[[ Data supplied, beginning ]]

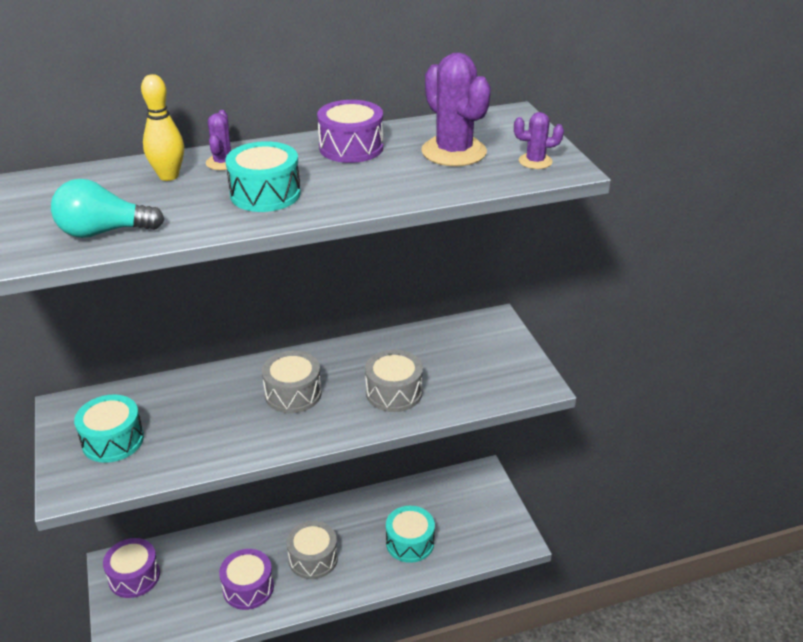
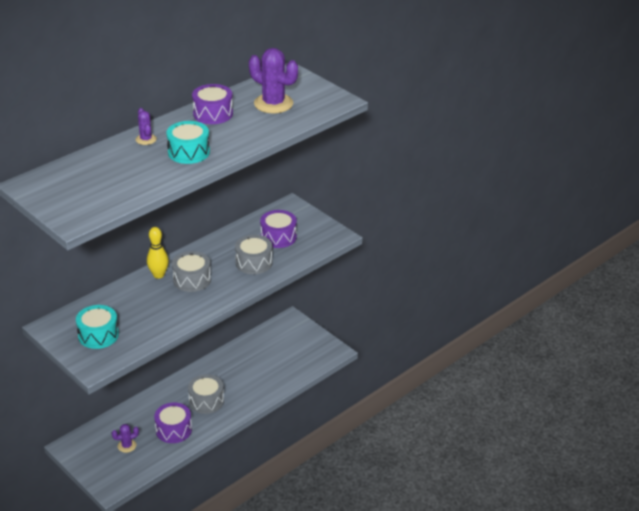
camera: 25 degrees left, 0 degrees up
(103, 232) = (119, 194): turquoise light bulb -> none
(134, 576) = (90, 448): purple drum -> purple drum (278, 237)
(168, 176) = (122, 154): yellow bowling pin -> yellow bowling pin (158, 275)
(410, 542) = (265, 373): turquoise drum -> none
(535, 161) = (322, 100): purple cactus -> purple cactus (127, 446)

[[ Data supplied, end ]]
[[ Data supplied, beginning ]]

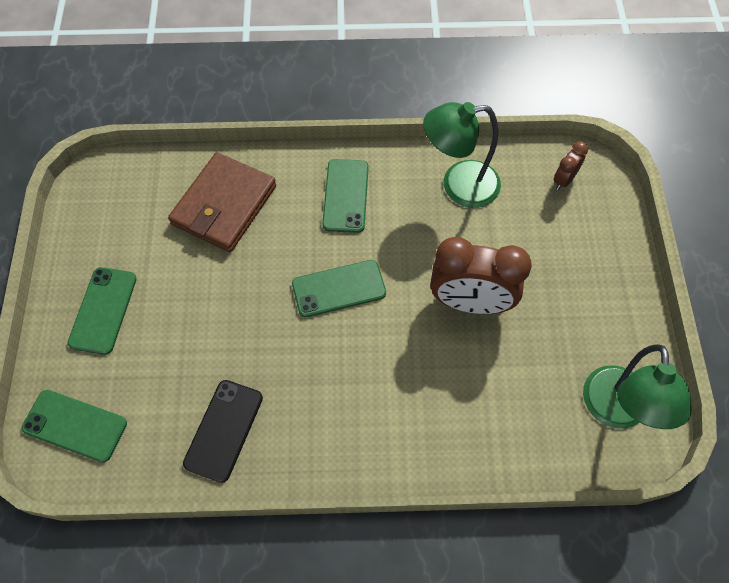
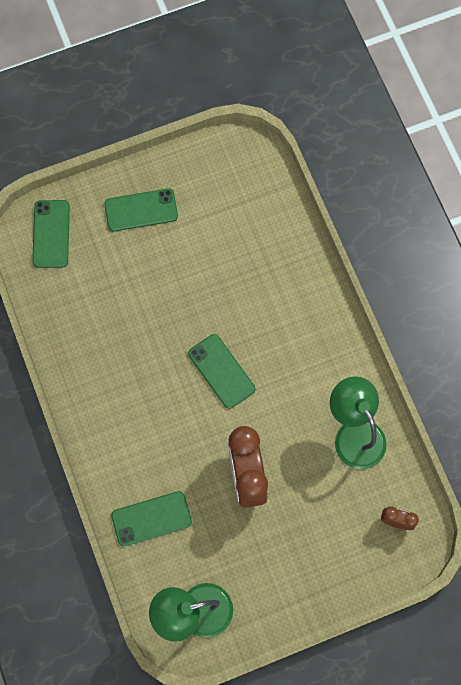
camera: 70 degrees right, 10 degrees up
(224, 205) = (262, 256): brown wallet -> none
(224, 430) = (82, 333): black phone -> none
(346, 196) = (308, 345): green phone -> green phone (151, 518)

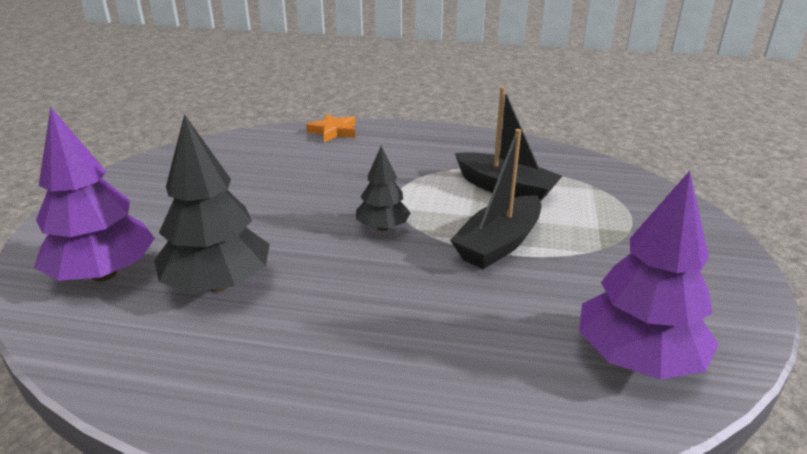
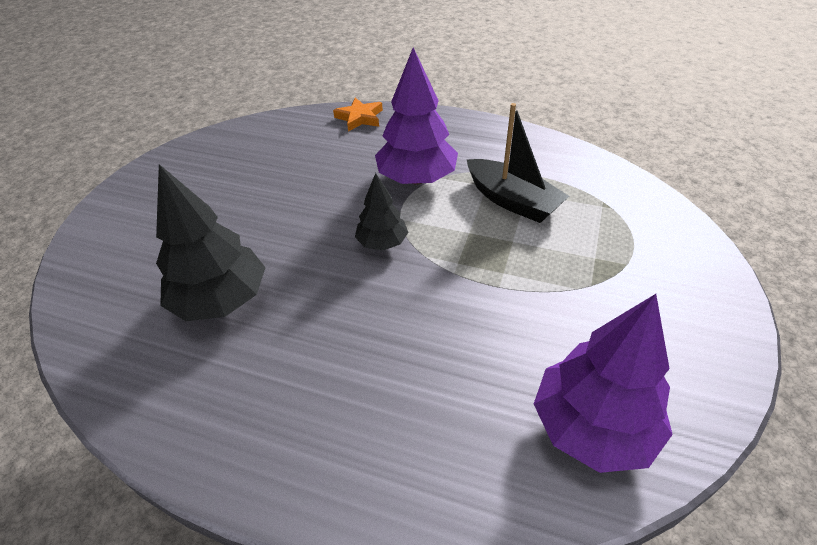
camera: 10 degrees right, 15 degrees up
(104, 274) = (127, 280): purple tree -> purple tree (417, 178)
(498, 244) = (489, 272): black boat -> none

[[ Data supplied, end ]]

- **Your assignment**
Using the entries above, give again exactly the lines from the line holding "camera: 25 degrees left, 0 degrees up" through the line holding "(535, 161) = (322, 100): purple". Include both end lines and nothing else.

- **Solution for this task**
camera: 25 degrees left, 0 degrees up
(103, 232) = (119, 194): turquoise light bulb -> none
(134, 576) = (90, 448): purple drum -> purple drum (278, 237)
(168, 176) = (122, 154): yellow bowling pin -> yellow bowling pin (158, 275)
(410, 542) = (265, 373): turquoise drum -> none
(535, 161) = (322, 100): purple cactus -> purple cactus (127, 446)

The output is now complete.